Start of Supplied material

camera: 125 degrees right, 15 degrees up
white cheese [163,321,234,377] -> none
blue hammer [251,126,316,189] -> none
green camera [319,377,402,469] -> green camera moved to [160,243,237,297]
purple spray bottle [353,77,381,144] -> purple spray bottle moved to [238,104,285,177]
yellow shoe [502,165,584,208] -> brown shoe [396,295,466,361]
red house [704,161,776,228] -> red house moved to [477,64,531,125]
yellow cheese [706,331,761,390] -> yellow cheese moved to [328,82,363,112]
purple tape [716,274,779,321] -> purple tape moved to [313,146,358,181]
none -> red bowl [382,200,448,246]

End of Supplied material
Start of Supplied material

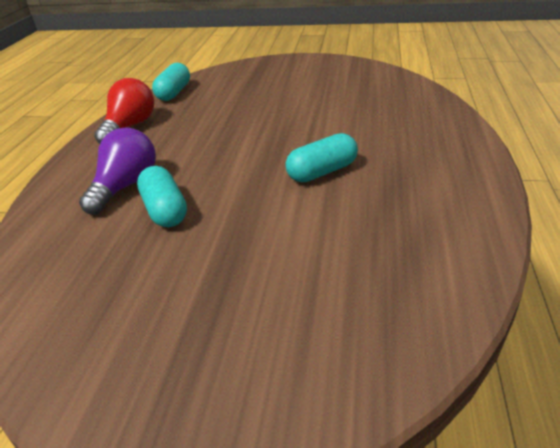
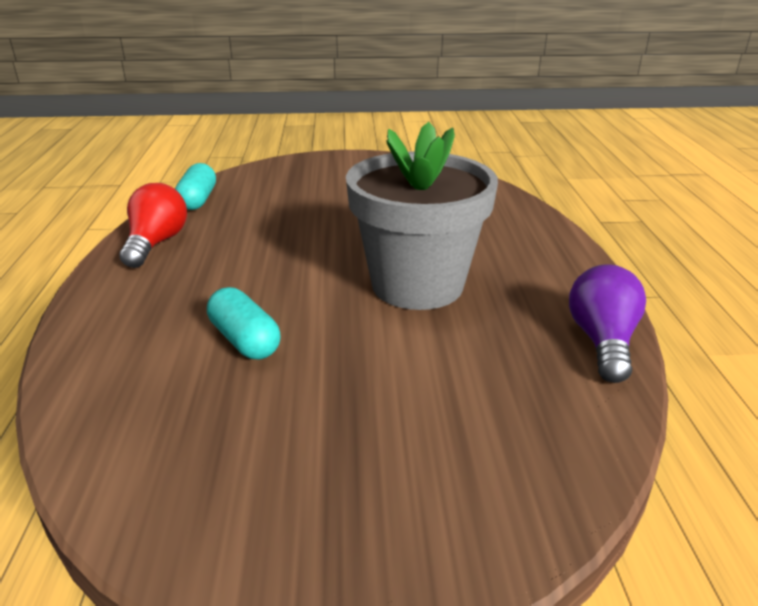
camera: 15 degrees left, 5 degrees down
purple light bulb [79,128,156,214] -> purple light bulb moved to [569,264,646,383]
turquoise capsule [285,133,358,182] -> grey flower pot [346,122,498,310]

End of Supplied material
Start of Supplied material

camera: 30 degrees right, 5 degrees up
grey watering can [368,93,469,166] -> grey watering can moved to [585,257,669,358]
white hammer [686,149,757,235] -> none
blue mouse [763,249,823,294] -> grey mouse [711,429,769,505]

End of Supplied material

What to work on: Leave out every line above except those from the line with "camera: 125 degrees right, 15 degrees up" up to and including the line with "purple tape [716,274,779,321]", and copy those exactly.

Exercise result:
camera: 125 degrees right, 15 degrees up
white cheese [163,321,234,377] -> none
blue hammer [251,126,316,189] -> none
green camera [319,377,402,469] -> green camera moved to [160,243,237,297]
purple spray bottle [353,77,381,144] -> purple spray bottle moved to [238,104,285,177]
yellow shoe [502,165,584,208] -> brown shoe [396,295,466,361]
red house [704,161,776,228] -> red house moved to [477,64,531,125]
yellow cheese [706,331,761,390] -> yellow cheese moved to [328,82,363,112]
purple tape [716,274,779,321] -> purple tape moved to [313,146,358,181]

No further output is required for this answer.